(Aim of the exercise):
The answer must consist solely of the lines from the one containing "yellow cylinder: 4 -> 1" through the last line of the records below, repeated exactly, with all pictures omitted.
%%
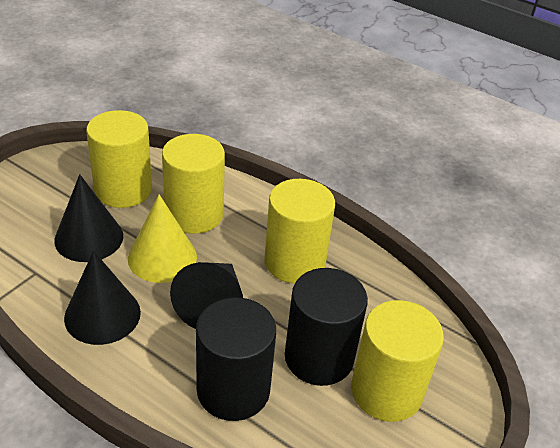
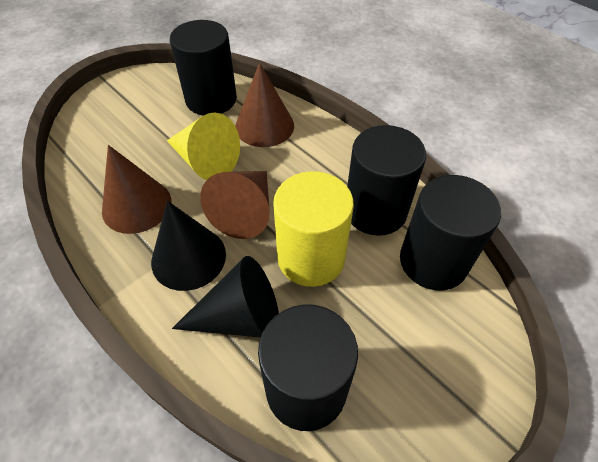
black cone: 3 -> 2
black cylinder: 2 -> 4
brown cone: 0 -> 3
yellow cylinder: 4 -> 1

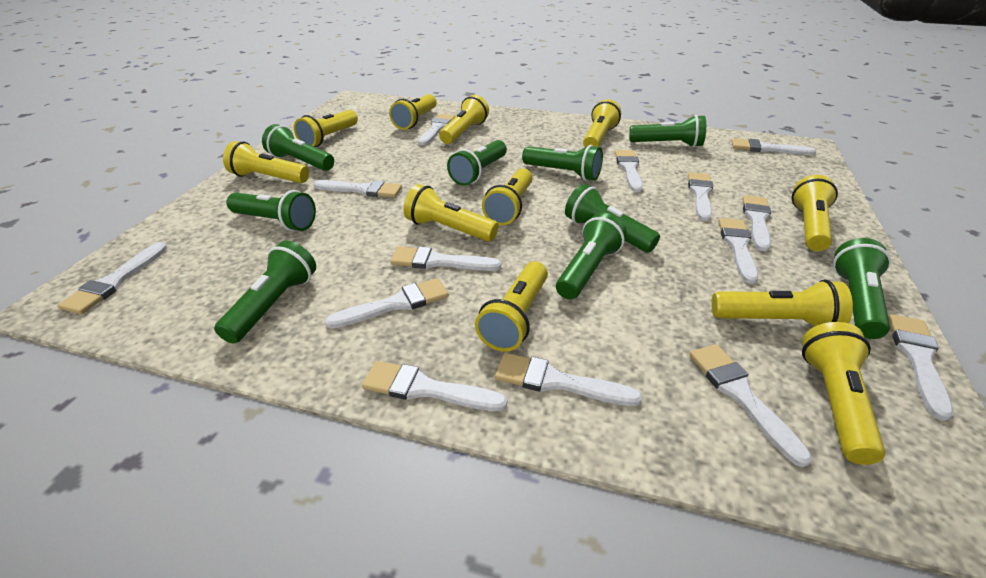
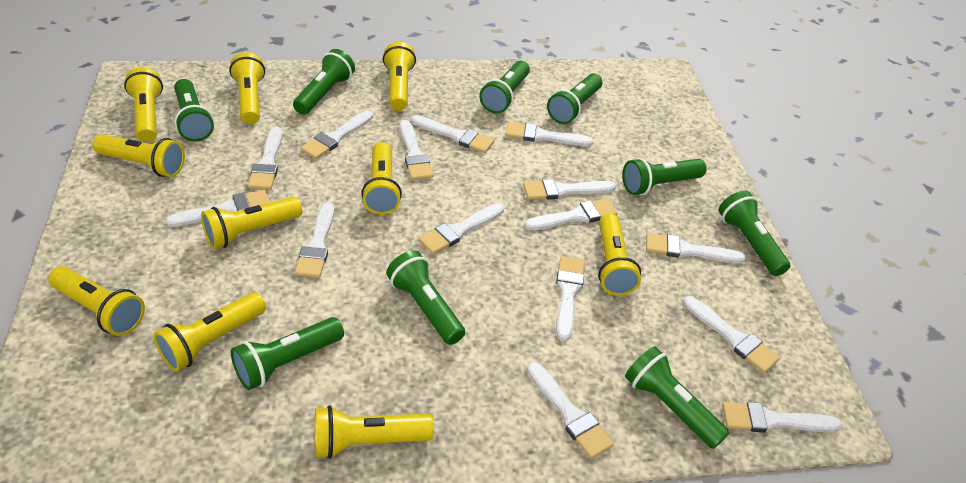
white brush: 14 -> 15
yellow flashlight: 11 -> 10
%%
(Output for this exercise):
yellow cylinder: 4 -> 1

white brush: 14 -> 15
yellow flashlight: 11 -> 10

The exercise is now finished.